### Structured diff data
○ ○ ○ ○ ○
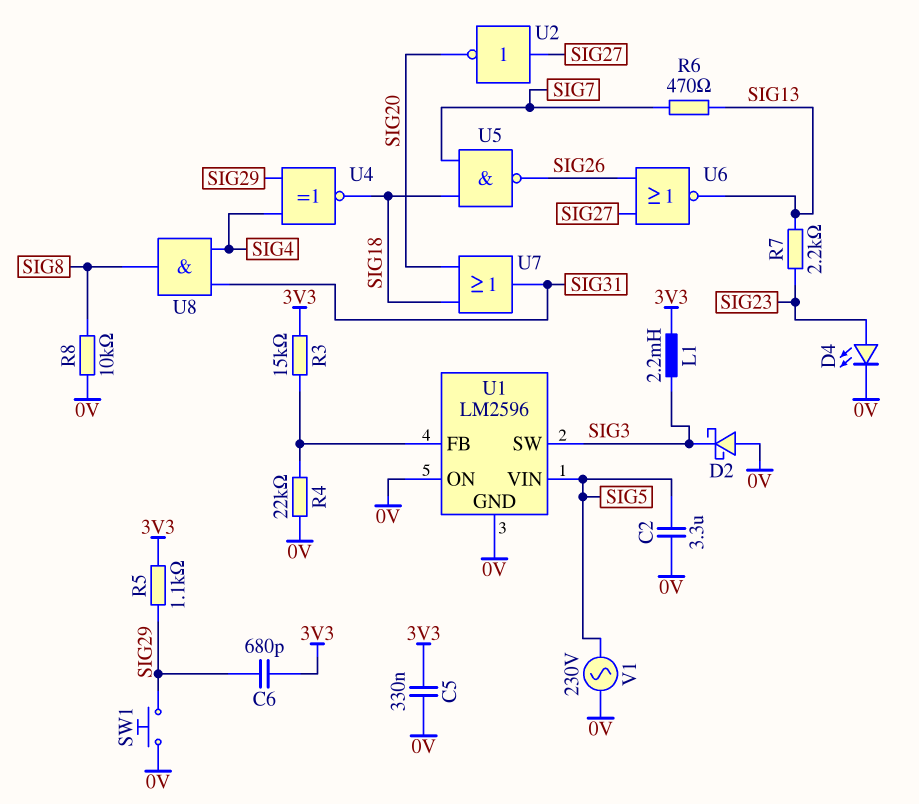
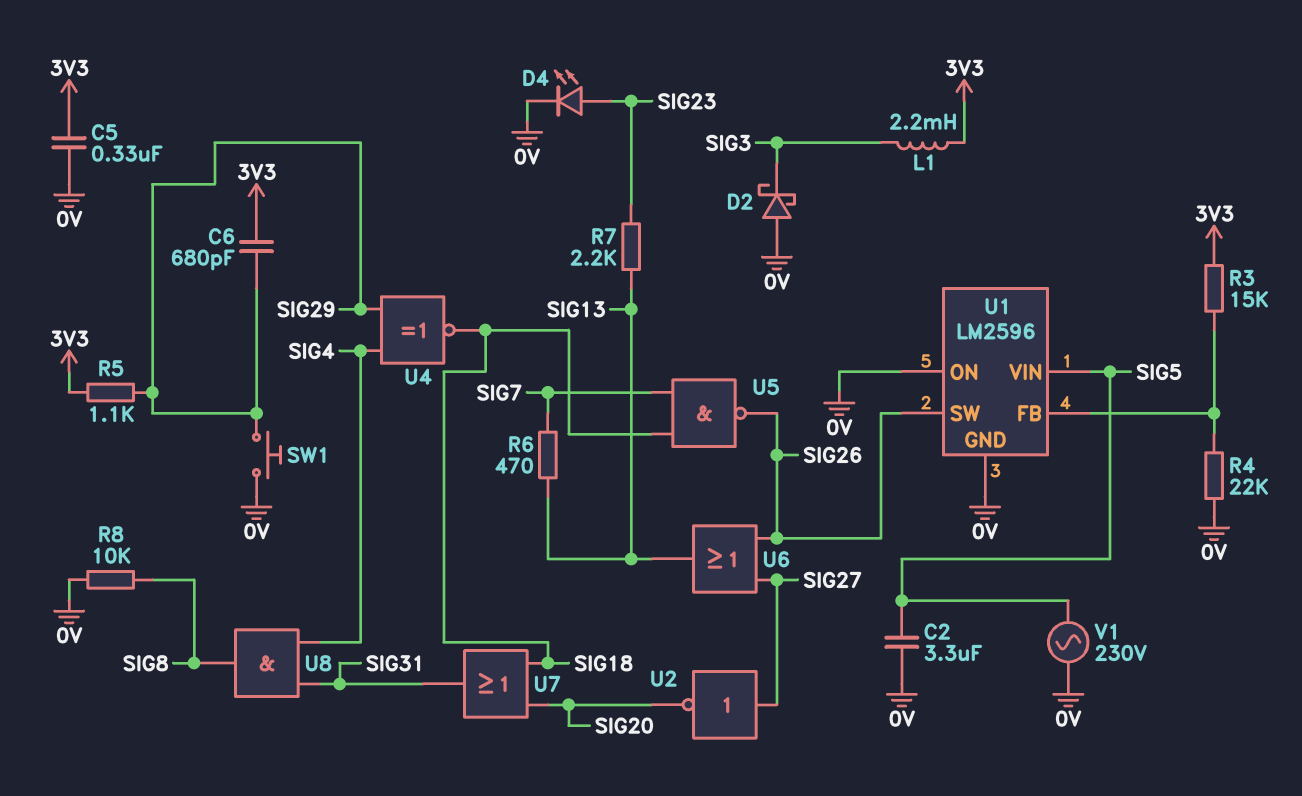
U1 pin SW: SIG3 -> SIG26
U6: NOR (in SIG26, in SIG27, out SIG13) -> OR (in SIG26, in SIG27, out SIG13)

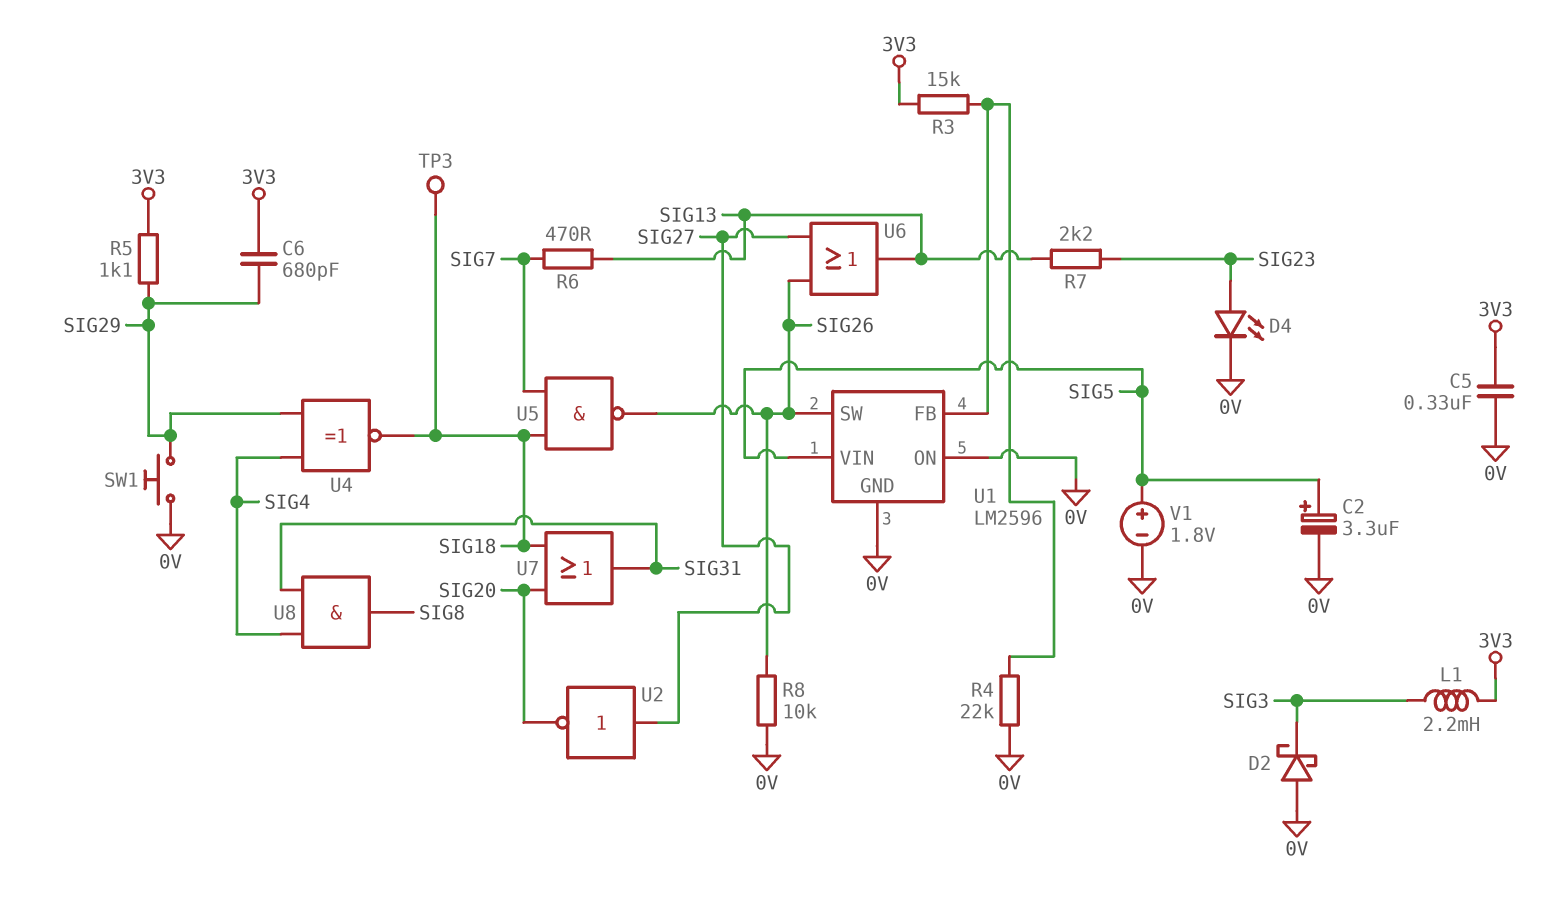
C2: 3.3uF (0V, SIG5) -> 3.3uF (plus SIG5, minus 0V)
R8: 10k (0V, SIG8) -> 10k (0V, SIG26)
TP3: none -> test point (SIG18)
V1: AC 230V (0V, SIG5) -> 1.8V (plus SIG5, minus 0V)

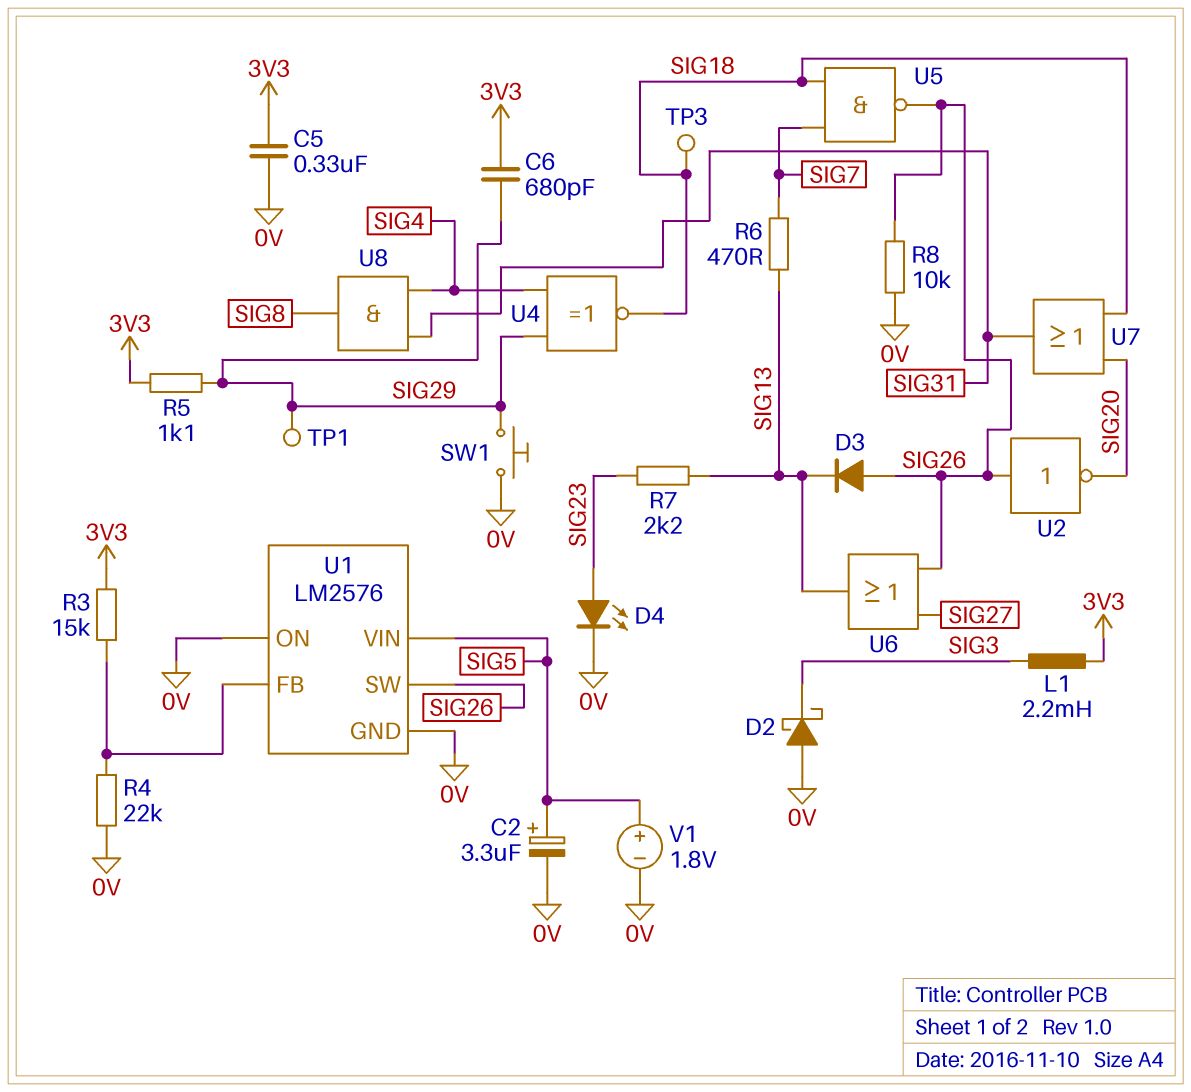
D3: none -> diode (A SIG26, K SIG13)
TP1: none -> test point (SIG29)
U1: LM2596 -> LM2576
U2: NOT (in SIG27, out SIG20) -> NOT (in SIG26, out SIG20)

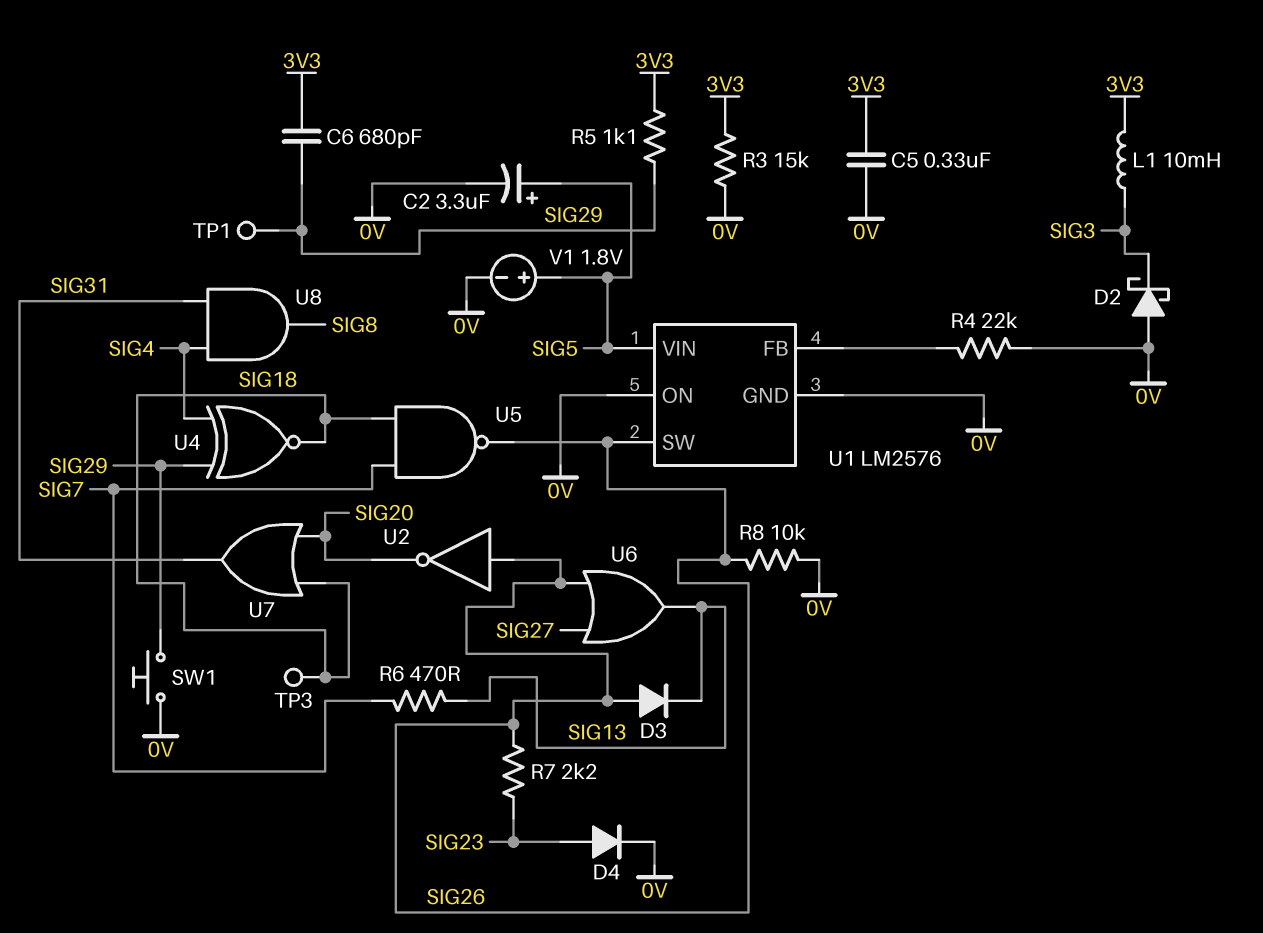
D4: LED (A SIG23, K 0V) -> diode (A SIG23, K 0V)
L1: 2.2mH (3V3, SIG3) -> 10mH (3V3, SIG3)
R3: 15k (3V3, U1/FB) -> 15k (0V, 3V3)
R7: 2.2k (SIG13, SIG23) -> 2.2k (SIG23, SIG26)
○ ○ ○ ○ ○
Return all records exactly; no pictures.

U1 pin SW: SIG3 -> SIG26
U6: NOR (in SIG26, in SIG27, out SIG13) -> OR (in SIG26, in SIG27, out SIG13)

C2: 3.3uF (0V, SIG5) -> 3.3uF (plus SIG5, minus 0V)
R8: 10k (0V, SIG8) -> 10k (0V, SIG26)
TP3: none -> test point (SIG18)
V1: AC 230V (0V, SIG5) -> 1.8V (plus SIG5, minus 0V)

D3: none -> diode (A SIG26, K SIG13)
TP1: none -> test point (SIG29)
U1: LM2596 -> LM2576
U2: NOT (in SIG27, out SIG20) -> NOT (in SIG26, out SIG20)

D4: LED (A SIG23, K 0V) -> diode (A SIG23, K 0V)
L1: 2.2mH (3V3, SIG3) -> 10mH (3V3, SIG3)
R3: 15k (3V3, U1/FB) -> 15k (0V, 3V3)
R7: 2.2k (SIG13, SIG23) -> 2.2k (SIG23, SIG26)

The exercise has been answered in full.